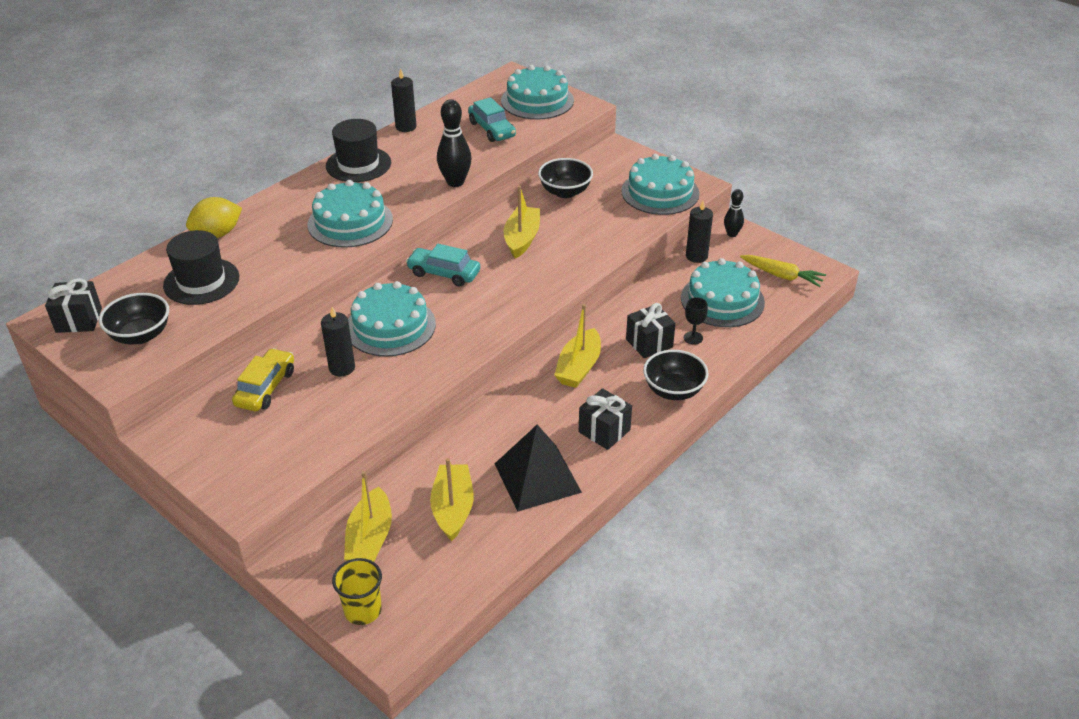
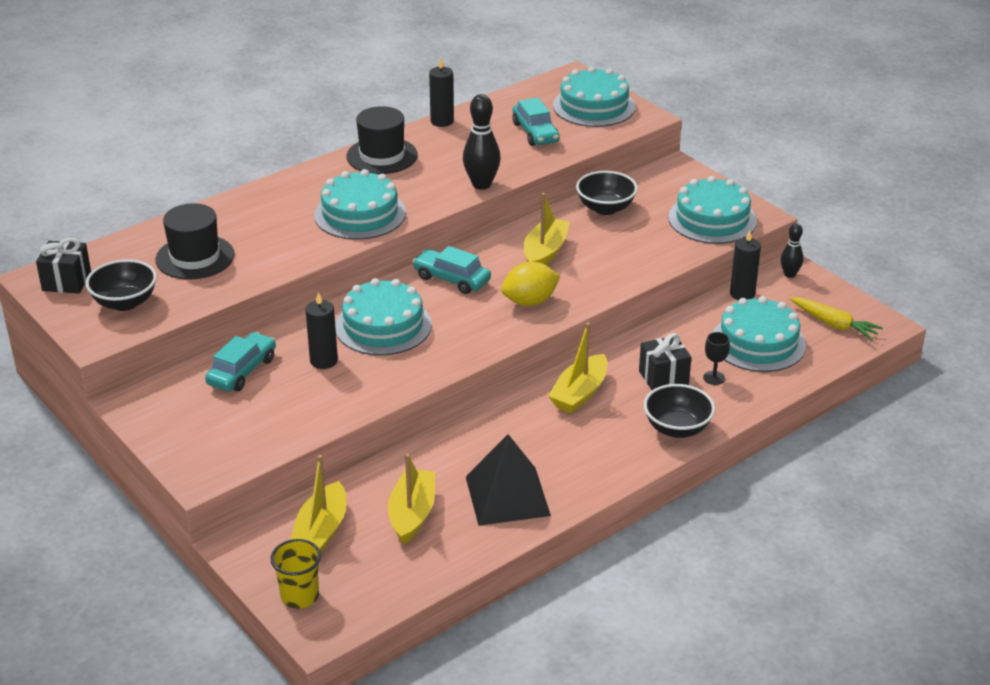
camera: 10 degrees right, 5 degrees down
(217, 234) = (220, 212): yellow lemon -> yellow lemon (530, 302)
(266, 388) = (242, 371): yellow car -> turquoise car
(604, 431) = (590, 459): black gift -> none

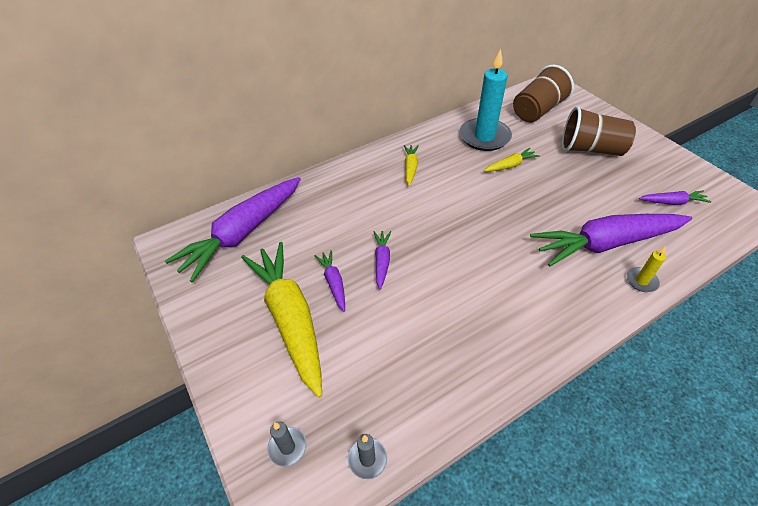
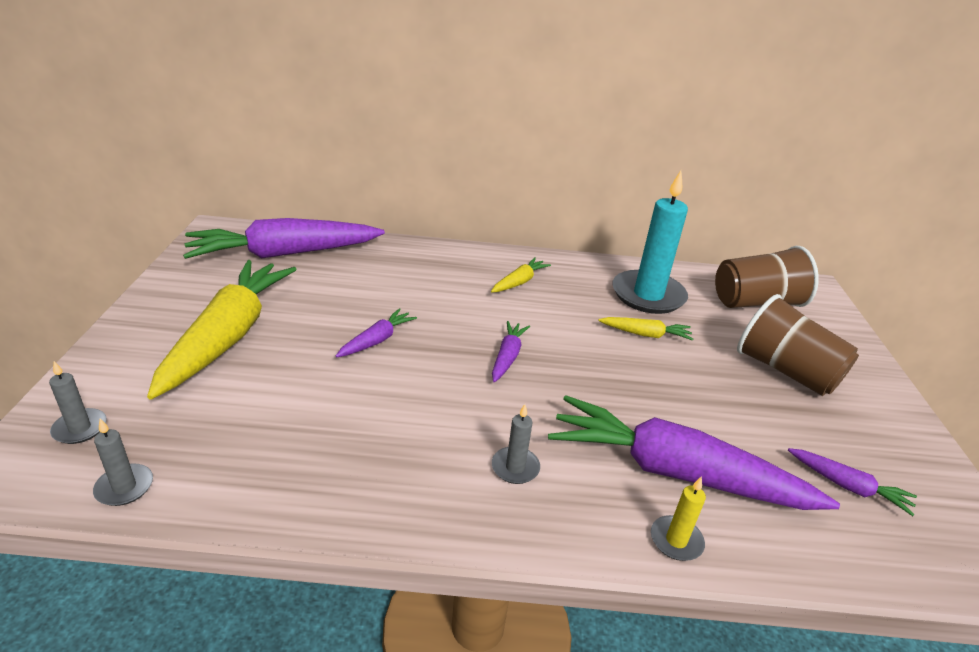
camera: 30 degrees right, 15 degrees down
(333, 283) = (306, 331): purple carrot -> purple carrot (507, 357)
(540, 292) = (515, 467): none -> grey candle

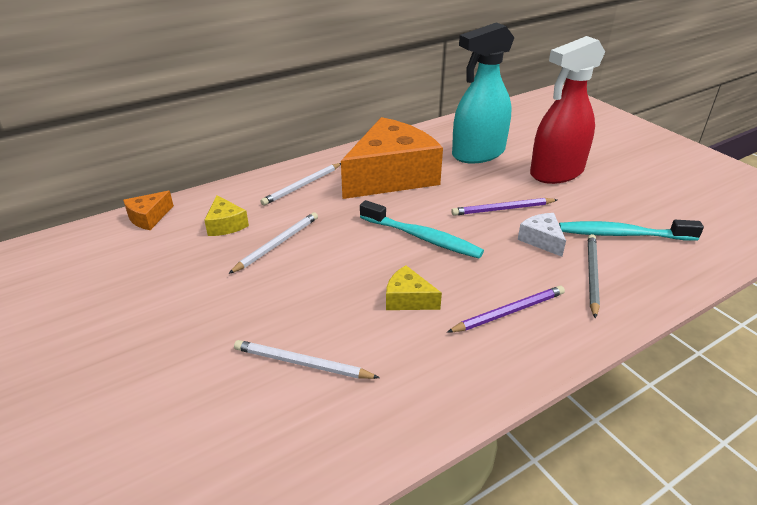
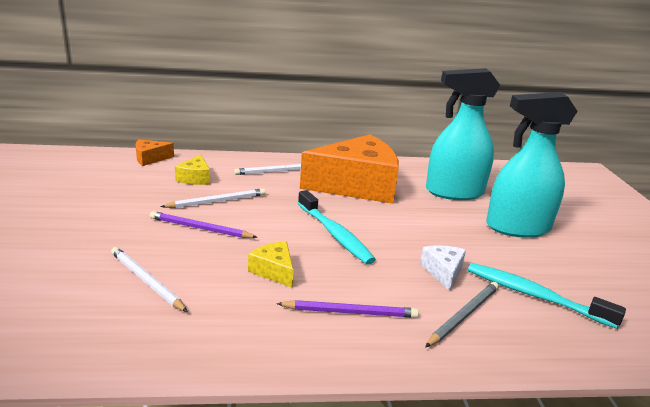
camera: 25 degrees right, 10 degrees down
(502, 209) = (431, 238): purple pencil -> purple pencil (200, 228)
(556, 172) = (517, 227): red spray bottle -> turquoise spray bottle

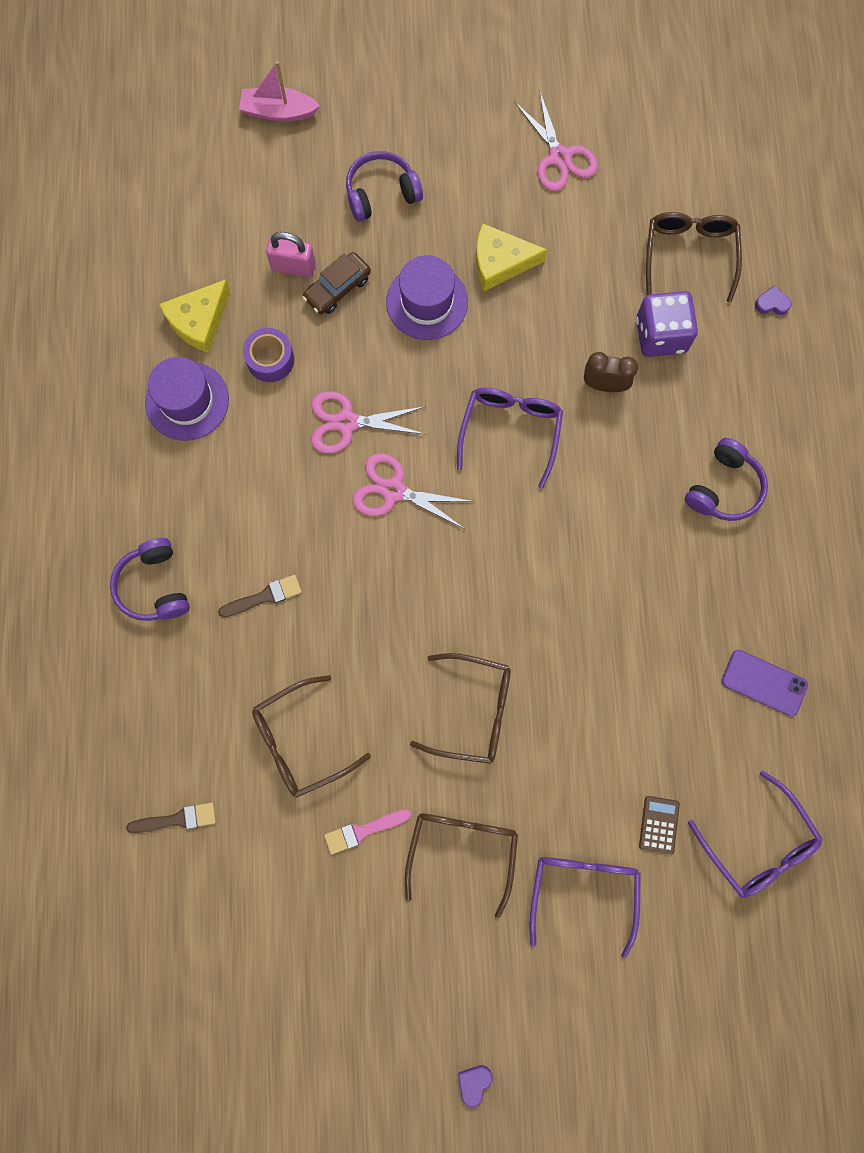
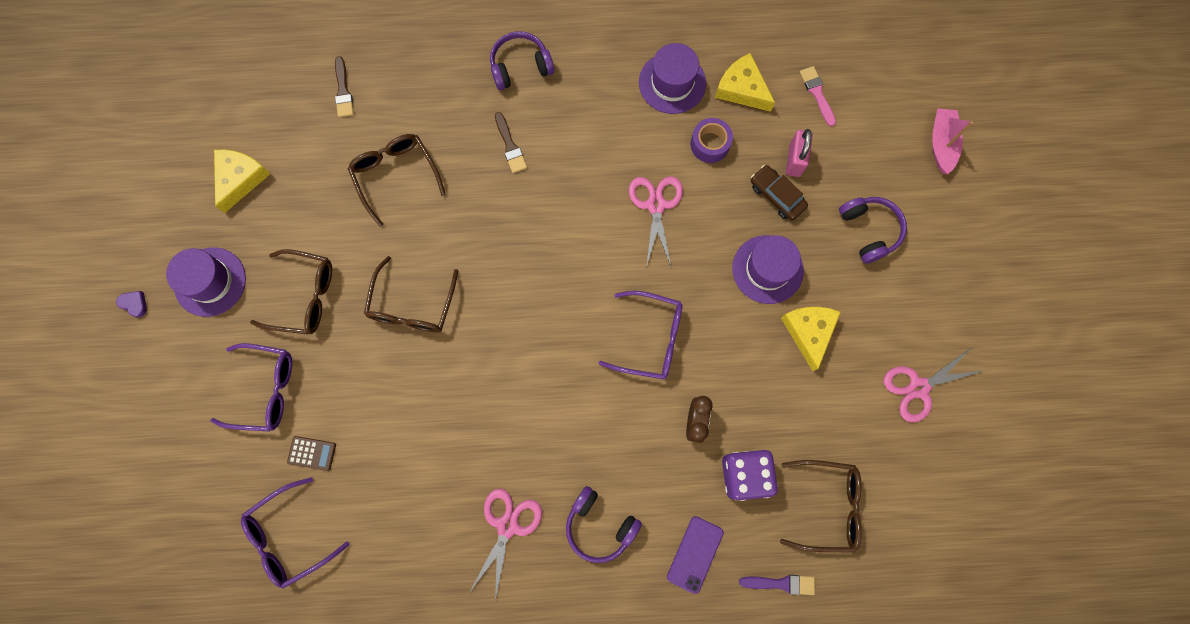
camera: 90 degrees right, 0 degrees up
(300, 952) = (240, 179): none -> yellow cheese
(363, 830) = (325, 222): pink brush -> pink brush (817, 93)
(394, 491) = (597, 243): pink scissors -> pink scissors (507, 526)
(443, 980) = (210, 282): none -> purple hat
(764, 683) = (424, 551): purple phone -> purple phone (695, 554)
(772, 303) = (781, 583): purple heart -> purple brush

####################

§ **Task to complete**
Each line from the one holding "(363, 830) = (325, 222): pink" to the end of the entries is to be written out exactly. Skip every line before it.

§ **Answer to the problem**
(363, 830) = (325, 222): pink brush -> pink brush (817, 93)
(394, 491) = (597, 243): pink scissors -> pink scissors (507, 526)
(443, 980) = (210, 282): none -> purple hat
(764, 683) = (424, 551): purple phone -> purple phone (695, 554)
(772, 303) = (781, 583): purple heart -> purple brush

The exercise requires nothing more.